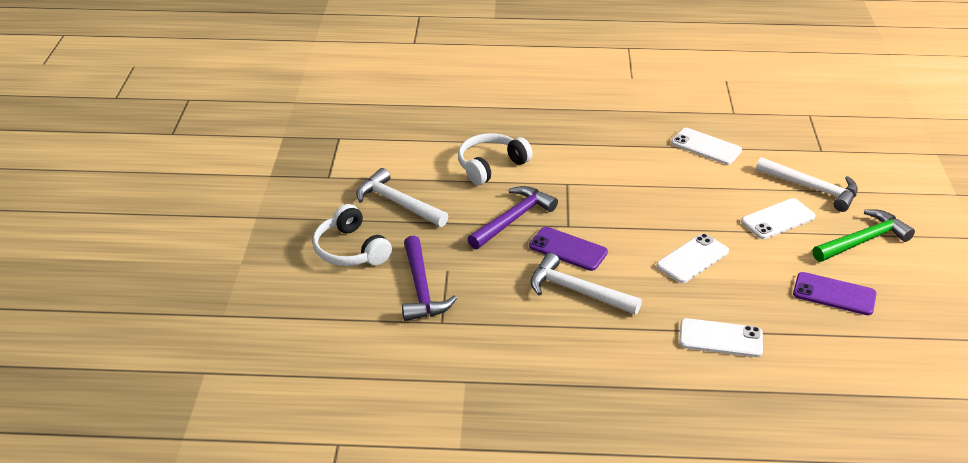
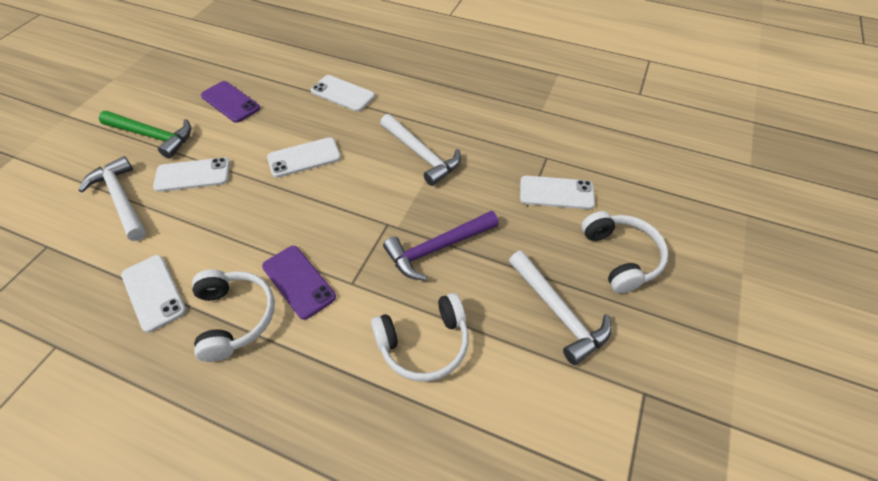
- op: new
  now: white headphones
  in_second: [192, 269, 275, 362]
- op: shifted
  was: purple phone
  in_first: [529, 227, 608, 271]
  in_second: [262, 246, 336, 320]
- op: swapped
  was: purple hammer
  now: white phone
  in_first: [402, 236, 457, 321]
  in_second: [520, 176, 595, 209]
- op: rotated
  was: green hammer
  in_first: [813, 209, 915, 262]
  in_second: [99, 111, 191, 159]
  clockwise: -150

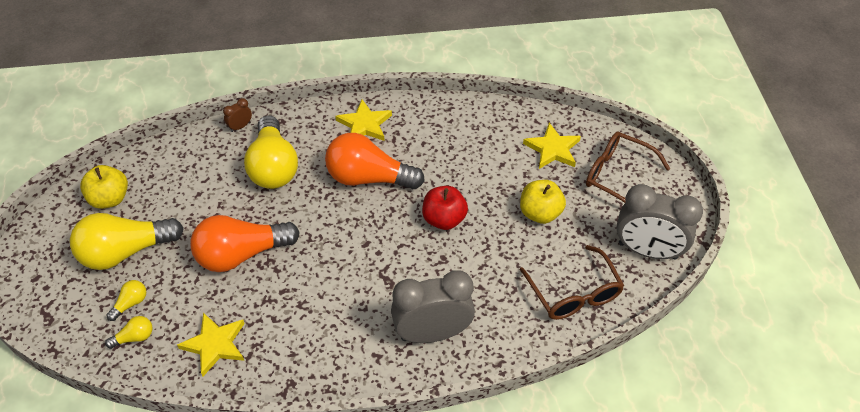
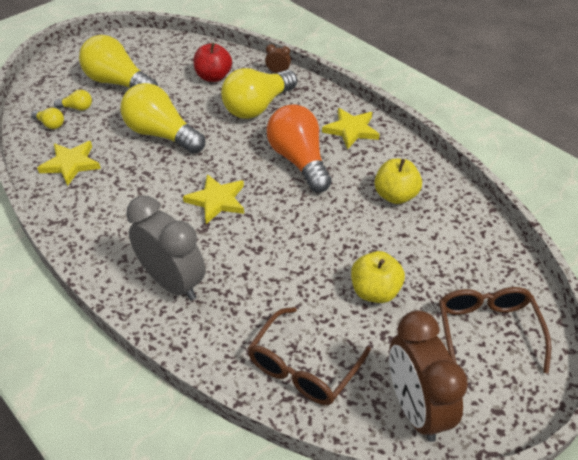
- op: shifted
  was: yellow apple
  in_first: [80, 165, 128, 209]
  in_second: [374, 159, 422, 204]
- op: shifted
  was: red apple
  in_first: [422, 186, 468, 230]
  in_second: [193, 43, 232, 82]
- op: shifted
  was: yellow star
  in_first: [523, 123, 581, 169]
  in_second: [183, 174, 244, 224]
- op: repainted
  was: orange light bulb
  now: yellow light bulb
  in_first: [190, 215, 300, 272]
  in_second: [120, 83, 205, 154]
- op: repainted
  was: grey clock
  now: brown clock
  in_first: [616, 184, 703, 260]
  in_second: [389, 310, 468, 442]

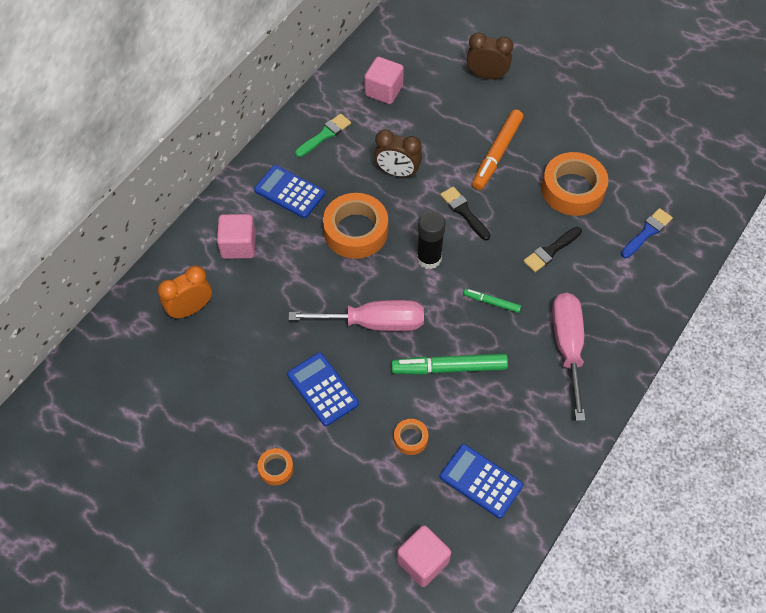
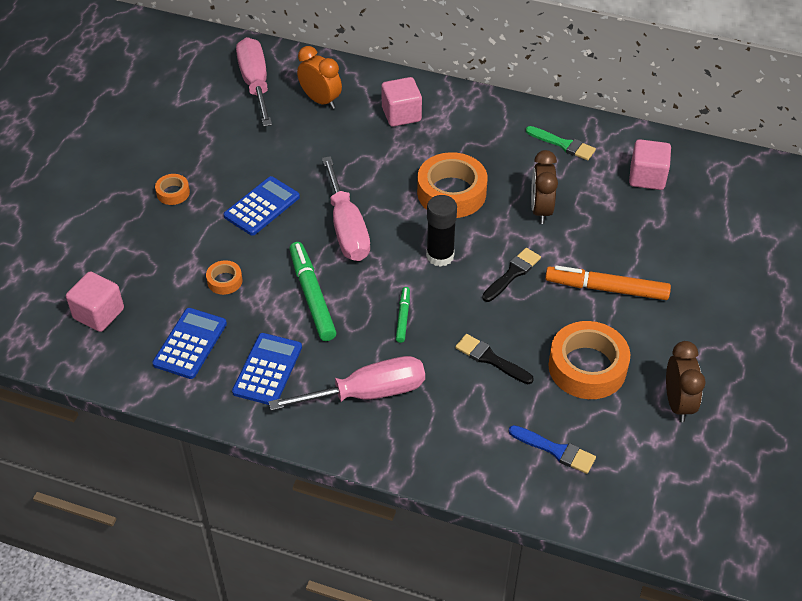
- op: new
  now: pink screwdriver
  in_second: [236, 37, 272, 127]
- op: shifted
  was: blue calculator
  in_first: [254, 165, 325, 218]
  in_second: [232, 333, 302, 405]
- op: shifted
  was: brown clock
  in_first: [467, 32, 513, 79]
  in_second: [666, 341, 706, 422]

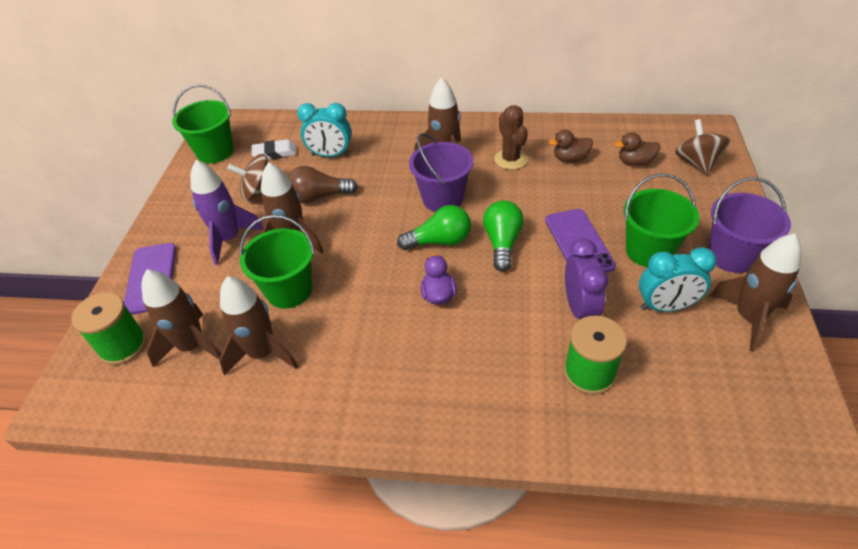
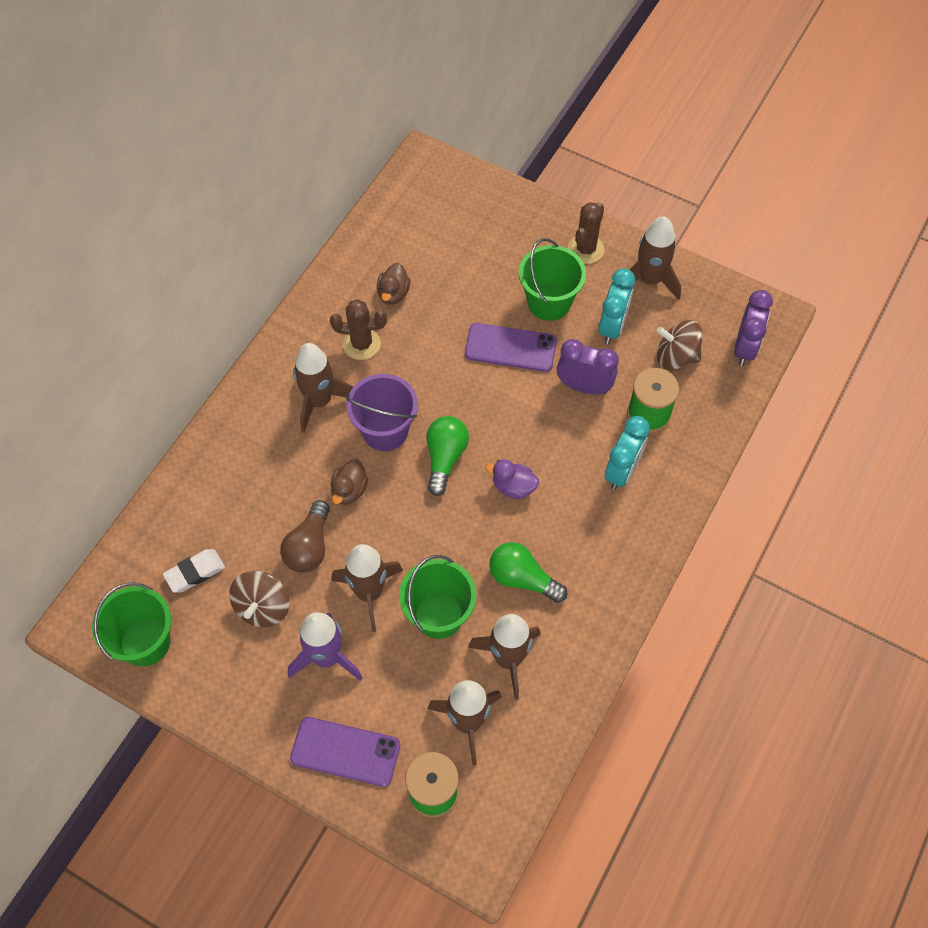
- op: new
  now: purple clock
  in_second: [734, 290, 773, 366]
- op: shifted
  was: turquoise clock
  in_first: [297, 103, 351, 157]
  in_second: [605, 416, 650, 490]
- op: shifted
  was: green light bulb
  in_first: [483, 200, 524, 272]
  in_second: [489, 542, 567, 603]
- op: shifted
  was: brown duck
  in_first: [614, 132, 660, 166]
  in_second: [331, 459, 368, 505]
- op: shifted
  was: brown spinning top
  in_first: [675, 119, 730, 175]
  in_second: [657, 320, 703, 370]
- op: swapped
  was: purple bucket
  now: brown cactus
  in_first: [709, 178, 791, 273]
  in_second: [568, 202, 604, 264]
- op: rotated
  was: white eraser
  in_first: [252, 139, 297, 159]
  in_second: [163, 549, 225, 593]
  clockwise: 45

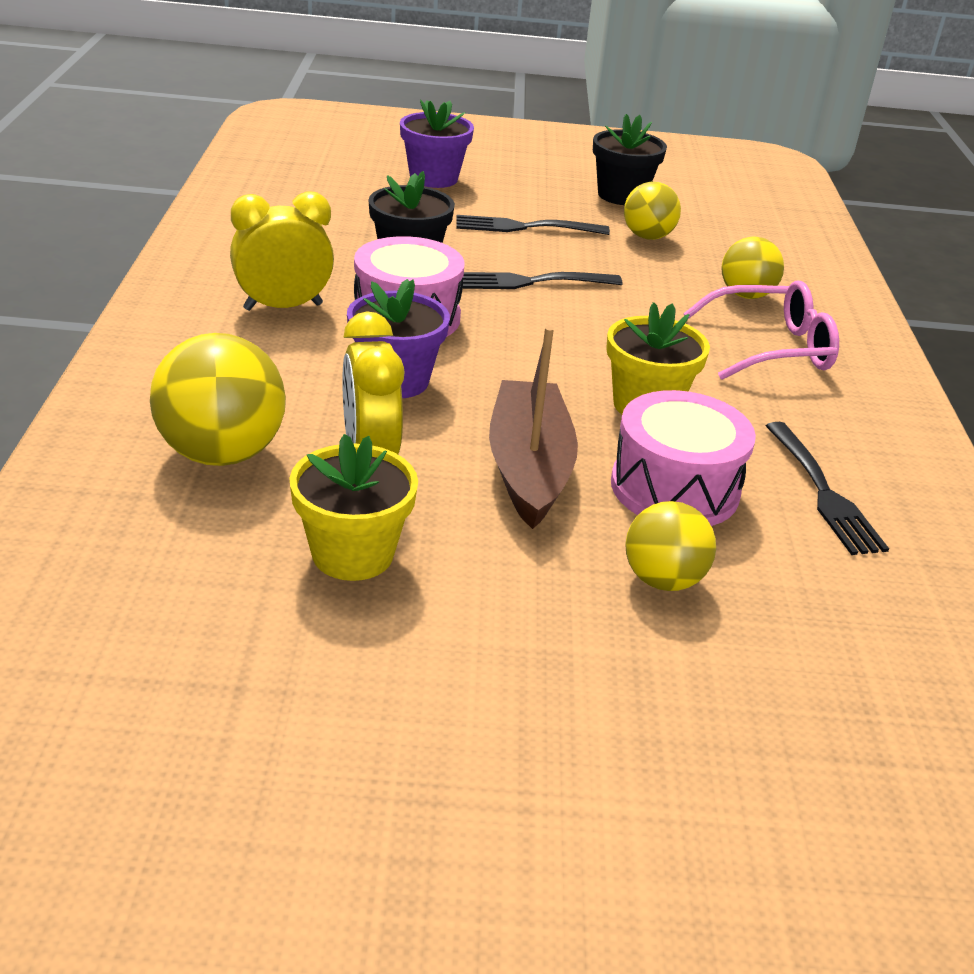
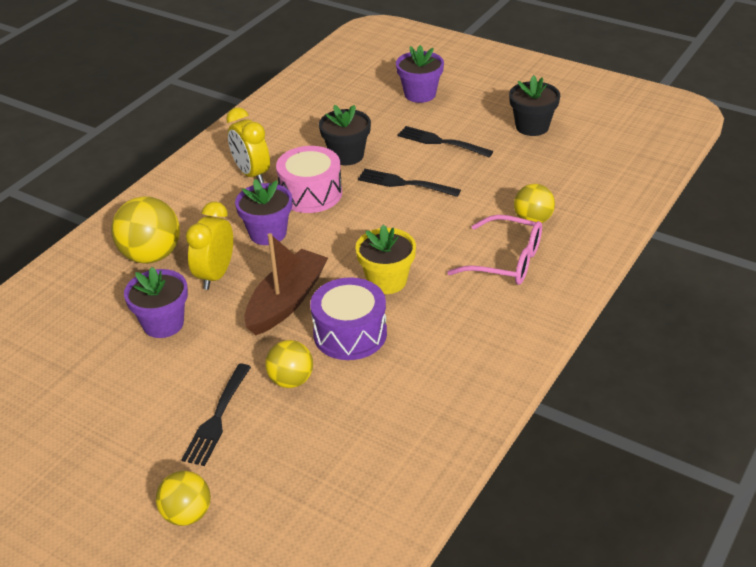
- op: shifted
  was: yellow ball
  in_first: [624, 182, 681, 240]
  in_second: [156, 471, 211, 526]
- op: shifted
  was: black fork
  in_first: [766, 422, 889, 555]
  in_second: [181, 364, 251, 466]
- op: repainted
  was: yellow flower pot
  now: purple flower pot
  in_first: [290, 434, 418, 581]
  in_second: [124, 267, 188, 338]
- op: repainted
  was: pink drum
  now: purple drum
  in_first: [611, 390, 756, 526]
  in_second: [310, 277, 387, 360]
- op: rotated
  was: yellow clock
  in_first: [230, 191, 334, 311]
  in_second: [226, 107, 270, 184]
  clockwise: -135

_EXERCISE_.
Go through the records and show every line with the string "bulb" in it.

_FINISHED TASK_.
  was: orange light bulb
  now: yellow light bulb
  was: green light bulb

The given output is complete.